START Record excerpts
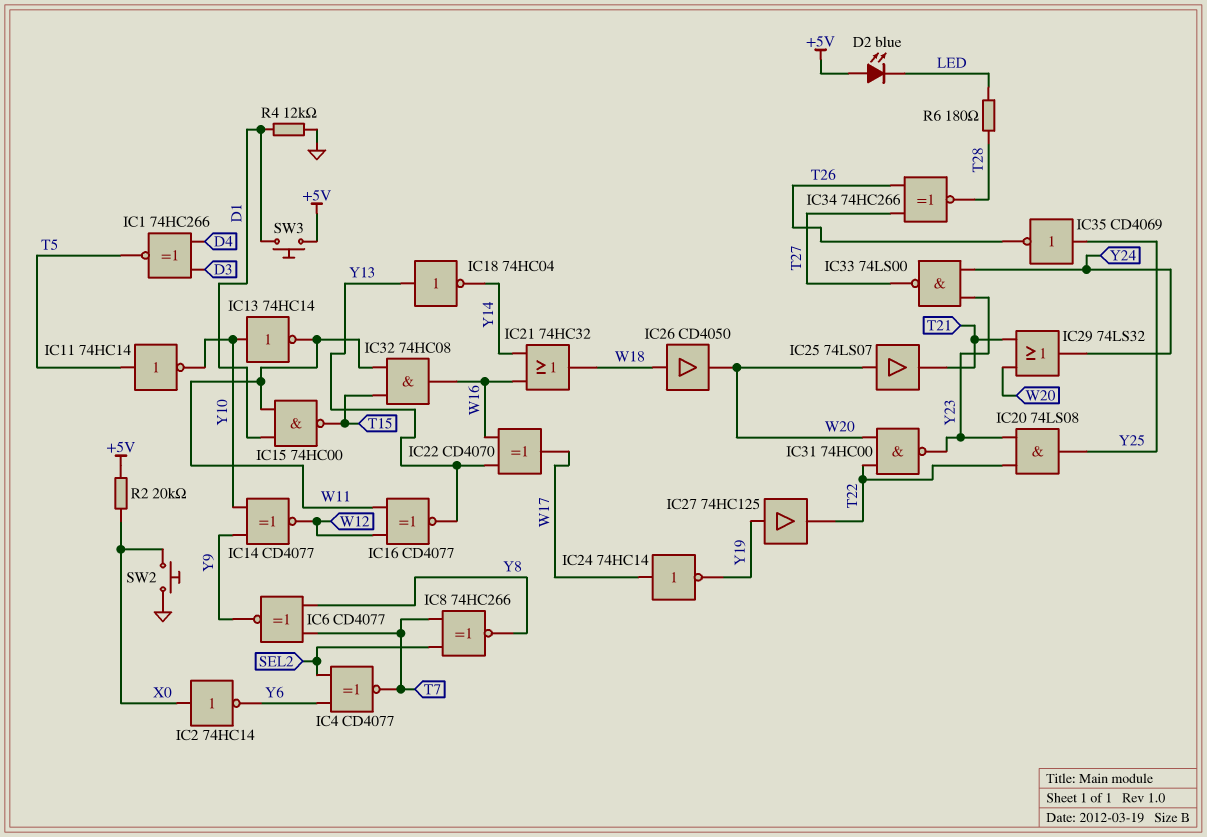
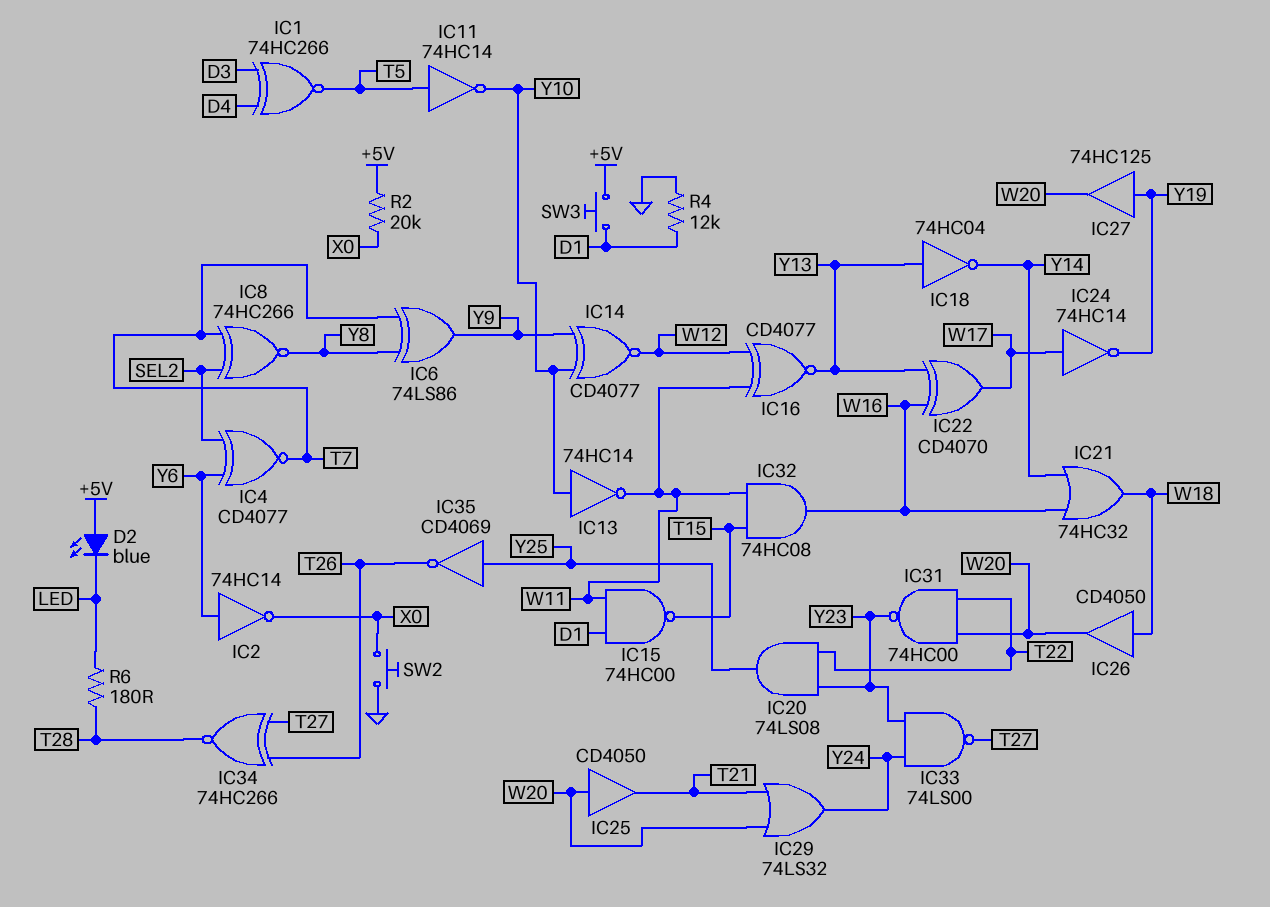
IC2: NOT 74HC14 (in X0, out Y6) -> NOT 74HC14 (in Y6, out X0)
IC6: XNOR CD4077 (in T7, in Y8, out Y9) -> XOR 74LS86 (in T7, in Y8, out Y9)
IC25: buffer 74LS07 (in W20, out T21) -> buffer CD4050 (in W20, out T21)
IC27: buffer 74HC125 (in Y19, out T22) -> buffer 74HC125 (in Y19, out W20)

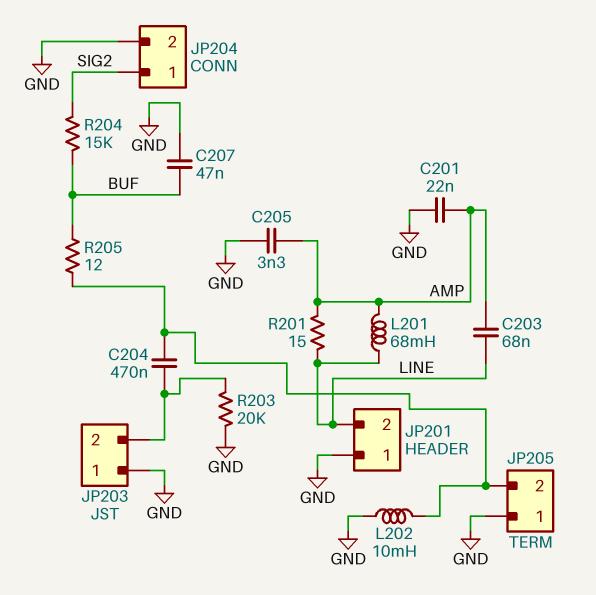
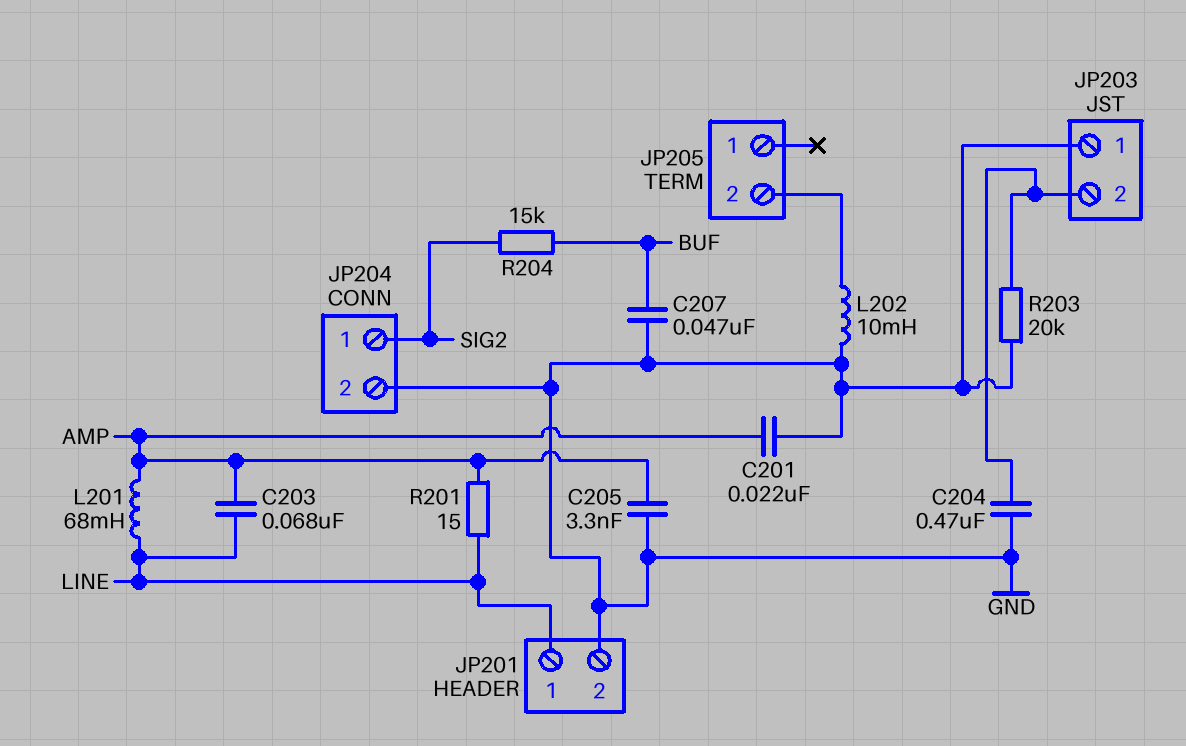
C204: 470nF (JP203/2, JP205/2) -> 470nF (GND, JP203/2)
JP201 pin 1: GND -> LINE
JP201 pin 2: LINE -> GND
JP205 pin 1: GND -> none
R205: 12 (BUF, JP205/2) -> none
END Record excerpts
Return a copy of each line in the entries that contains "none".

[Response to the task]
JP205 pin 1: GND -> none
R205: 12 (BUF, JP205/2) -> none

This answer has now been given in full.